- **Exercise brief**: Would you return the full listing exactly, with nothing altered?
------ Task input ------
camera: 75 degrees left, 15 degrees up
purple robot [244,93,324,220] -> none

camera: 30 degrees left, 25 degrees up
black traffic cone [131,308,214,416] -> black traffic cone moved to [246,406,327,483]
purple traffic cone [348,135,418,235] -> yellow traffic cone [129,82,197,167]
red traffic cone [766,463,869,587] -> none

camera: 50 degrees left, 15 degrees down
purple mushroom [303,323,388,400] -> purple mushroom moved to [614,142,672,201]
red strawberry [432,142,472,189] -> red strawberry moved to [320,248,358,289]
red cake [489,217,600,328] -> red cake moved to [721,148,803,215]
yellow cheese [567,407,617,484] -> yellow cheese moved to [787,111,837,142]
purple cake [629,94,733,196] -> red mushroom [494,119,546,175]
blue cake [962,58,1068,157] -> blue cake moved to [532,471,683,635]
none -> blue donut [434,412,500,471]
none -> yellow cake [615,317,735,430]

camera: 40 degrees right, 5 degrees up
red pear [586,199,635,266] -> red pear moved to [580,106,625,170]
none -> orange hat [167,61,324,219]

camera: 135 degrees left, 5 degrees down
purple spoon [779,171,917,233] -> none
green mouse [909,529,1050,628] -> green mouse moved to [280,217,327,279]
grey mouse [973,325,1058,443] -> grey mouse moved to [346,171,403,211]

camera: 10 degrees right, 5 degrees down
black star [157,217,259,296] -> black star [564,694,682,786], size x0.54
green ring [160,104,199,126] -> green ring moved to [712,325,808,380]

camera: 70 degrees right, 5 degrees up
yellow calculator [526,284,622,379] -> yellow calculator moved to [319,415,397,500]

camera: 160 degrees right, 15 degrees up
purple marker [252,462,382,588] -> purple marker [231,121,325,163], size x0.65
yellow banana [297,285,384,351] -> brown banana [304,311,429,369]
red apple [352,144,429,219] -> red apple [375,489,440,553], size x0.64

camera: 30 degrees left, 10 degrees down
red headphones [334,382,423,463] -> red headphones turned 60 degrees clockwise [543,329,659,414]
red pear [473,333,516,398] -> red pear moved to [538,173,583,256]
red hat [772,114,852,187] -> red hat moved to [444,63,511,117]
------
- **Exercise result**:
camera: 75 degrees left, 15 degrees up
purple robot [244,93,324,220] -> none

camera: 30 degrees left, 25 degrees up
black traffic cone [131,308,214,416] -> black traffic cone moved to [246,406,327,483]
purple traffic cone [348,135,418,235] -> yellow traffic cone [129,82,197,167]
red traffic cone [766,463,869,587] -> none

camera: 50 degrees left, 15 degrees down
purple mushroom [303,323,388,400] -> purple mushroom moved to [614,142,672,201]
red strawberry [432,142,472,189] -> red strawberry moved to [320,248,358,289]
red cake [489,217,600,328] -> red cake moved to [721,148,803,215]
yellow cheese [567,407,617,484] -> yellow cheese moved to [787,111,837,142]
purple cake [629,94,733,196] -> red mushroom [494,119,546,175]
blue cake [962,58,1068,157] -> blue cake moved to [532,471,683,635]
none -> blue donut [434,412,500,471]
none -> yellow cake [615,317,735,430]

camera: 40 degrees right, 5 degrees up
red pear [586,199,635,266] -> red pear moved to [580,106,625,170]
none -> orange hat [167,61,324,219]

camera: 135 degrees left, 5 degrees down
purple spoon [779,171,917,233] -> none
green mouse [909,529,1050,628] -> green mouse moved to [280,217,327,279]
grey mouse [973,325,1058,443] -> grey mouse moved to [346,171,403,211]

camera: 10 degrees right, 5 degrees down
black star [157,217,259,296] -> black star [564,694,682,786], size x0.54
green ring [160,104,199,126] -> green ring moved to [712,325,808,380]

camera: 70 degrees right, 5 degrees up
yellow calculator [526,284,622,379] -> yellow calculator moved to [319,415,397,500]

camera: 160 degrees right, 15 degrees up
purple marker [252,462,382,588] -> purple marker [231,121,325,163], size x0.65
yellow banana [297,285,384,351] -> brown banana [304,311,429,369]
red apple [352,144,429,219] -> red apple [375,489,440,553], size x0.64

camera: 30 degrees left, 10 degrees down
red headphones [334,382,423,463] -> red headphones turned 60 degrees clockwise [543,329,659,414]
red pear [473,333,516,398] -> red pear moved to [538,173,583,256]
red hat [772,114,852,187] -> red hat moved to [444,63,511,117]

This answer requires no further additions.